Source records
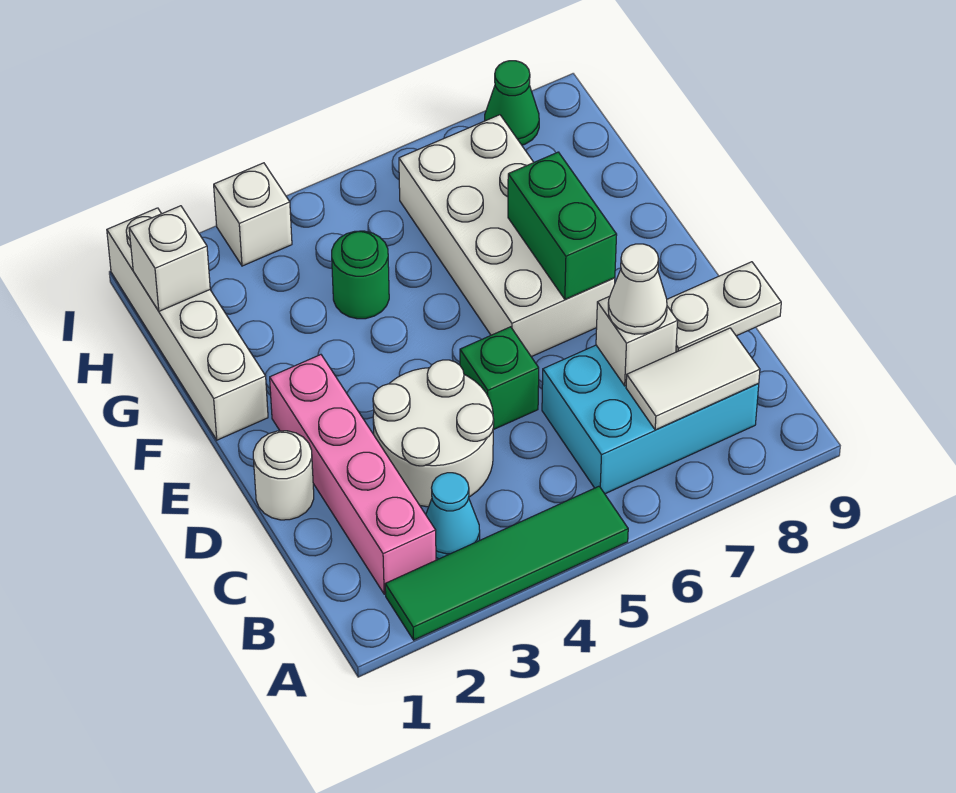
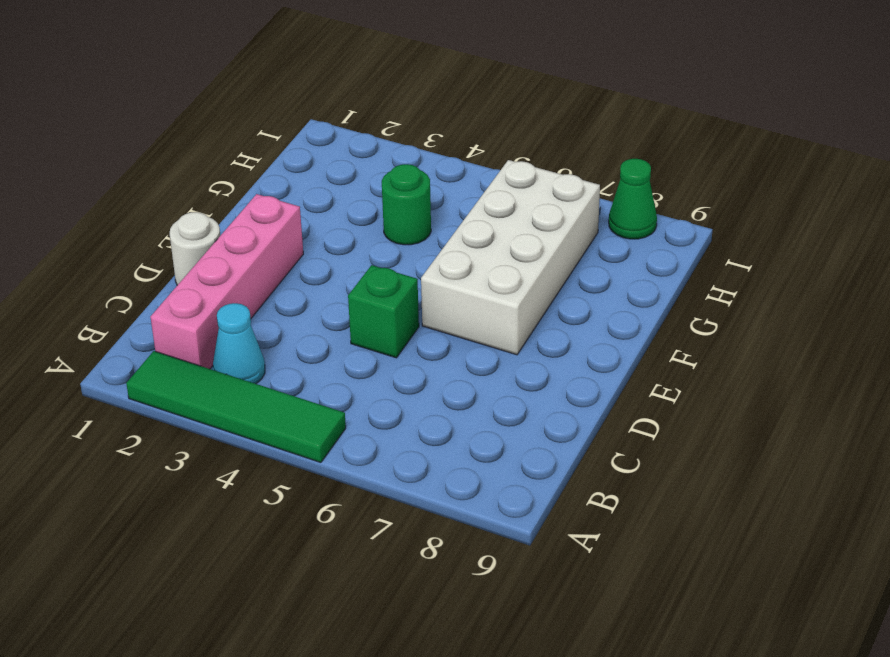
none -> cyan brick B6:C8 level 1
none -> white round brick C3:D4 level 1
none -> white brick F1:I1 level 1

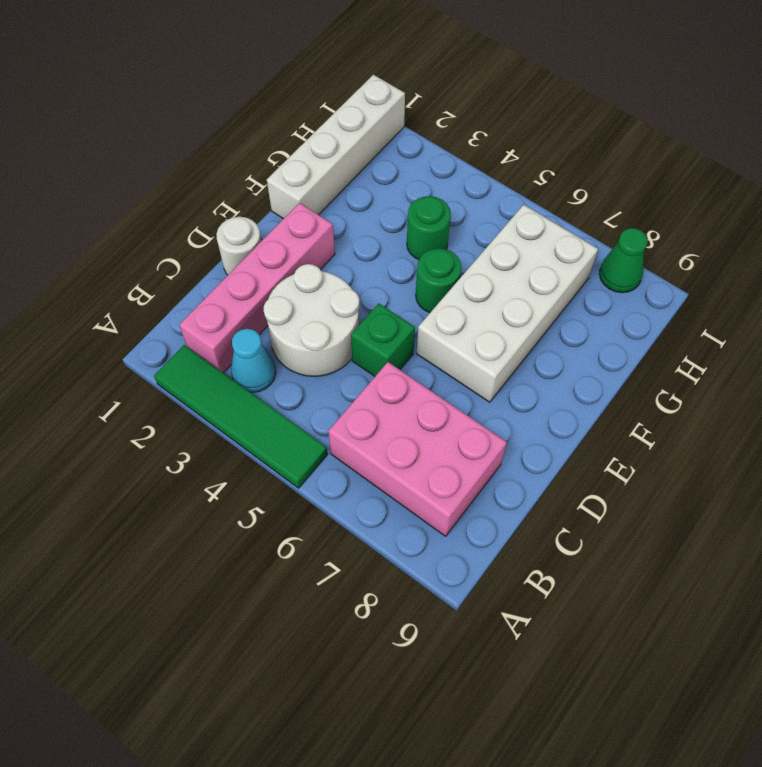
pink brick B6:C8 level 1 -> cyan brick B6:C8 level 1
green round brick F5 level 1 -> none
none -> white brick I3 level 1
none -> white tile B7:B8 level 2
none -> white brick C7 level 2

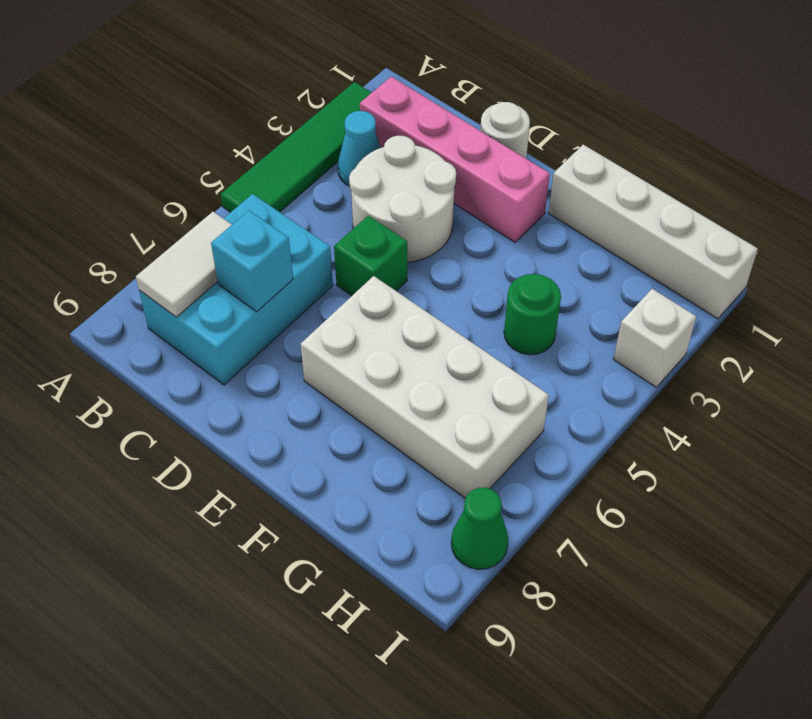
cyan brick C7 level 2 -> white brick C7 level 2
none -> white plate C8:C9 level 2
none -> green brick E7:F7 level 2
none -> white brick H1 level 2

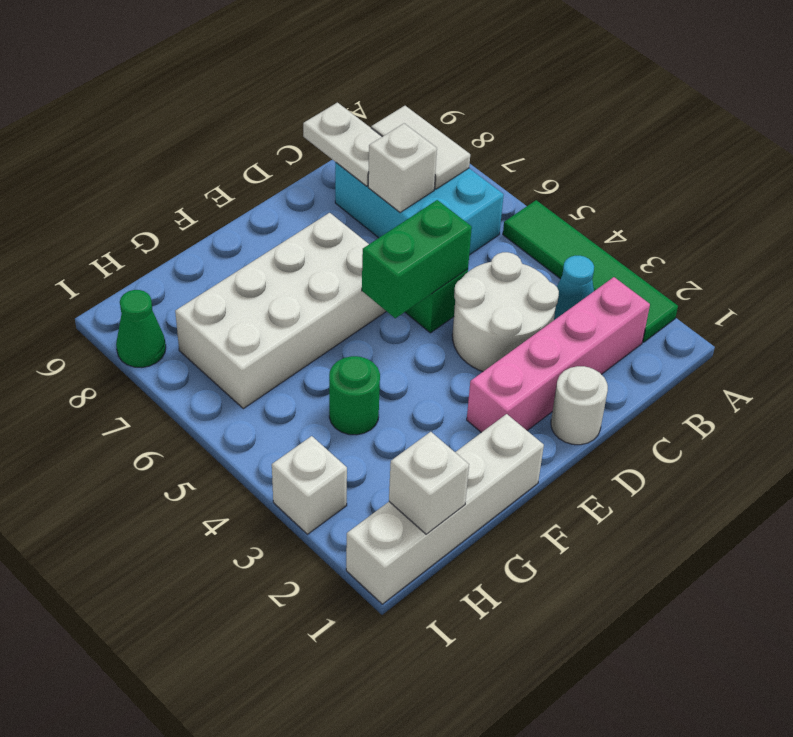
green brick D5:E5 level 2 -> green brick E7:F7 level 2
none -> white cone C7 level 3

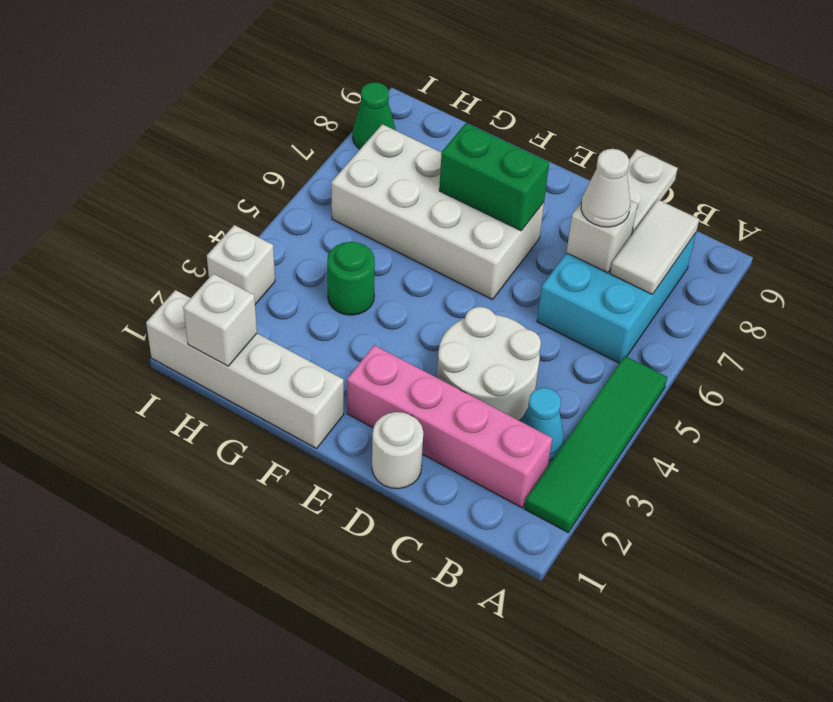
none -> green brick D5 level 1

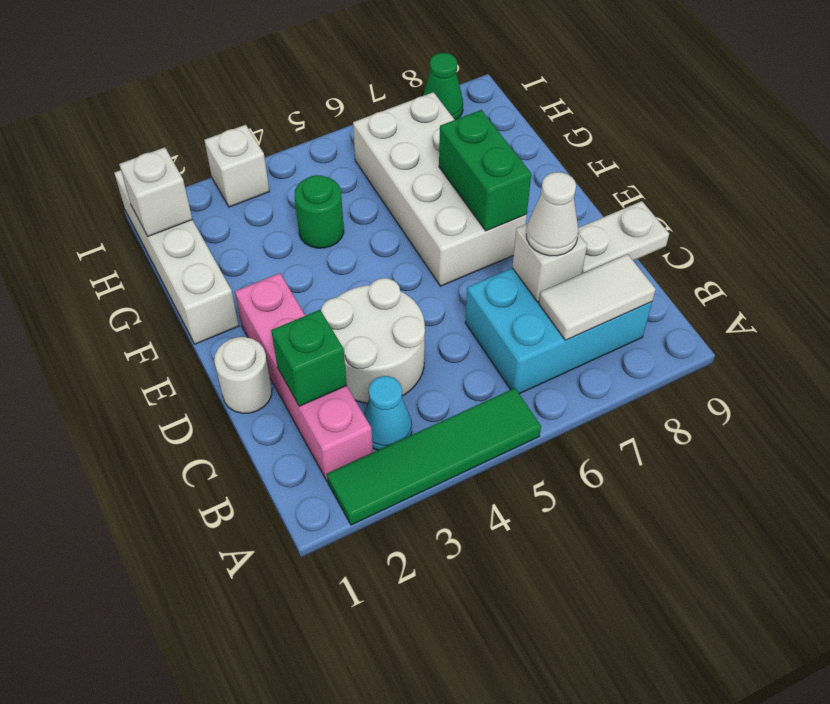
green brick C2 level 2 -> green brick D5 level 1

▶ **Task to complete**:
Where the data contains images, drop them and print the rest exactly.

▶ **Expected answer**:
none -> cyan brick B6:C8 level 1
none -> white round brick C3:D4 level 1
none -> white brick F1:I1 level 1

pink brick B6:C8 level 1 -> cyan brick B6:C8 level 1
green round brick F5 level 1 -> none
none -> white brick I3 level 1
none -> white tile B7:B8 level 2
none -> white brick C7 level 2

cyan brick C7 level 2 -> white brick C7 level 2
none -> white plate C8:C9 level 2
none -> green brick E7:F7 level 2
none -> white brick H1 level 2

green brick D5:E5 level 2 -> green brick E7:F7 level 2
none -> white cone C7 level 3

none -> green brick D5 level 1

green brick C2 level 2 -> green brick D5 level 1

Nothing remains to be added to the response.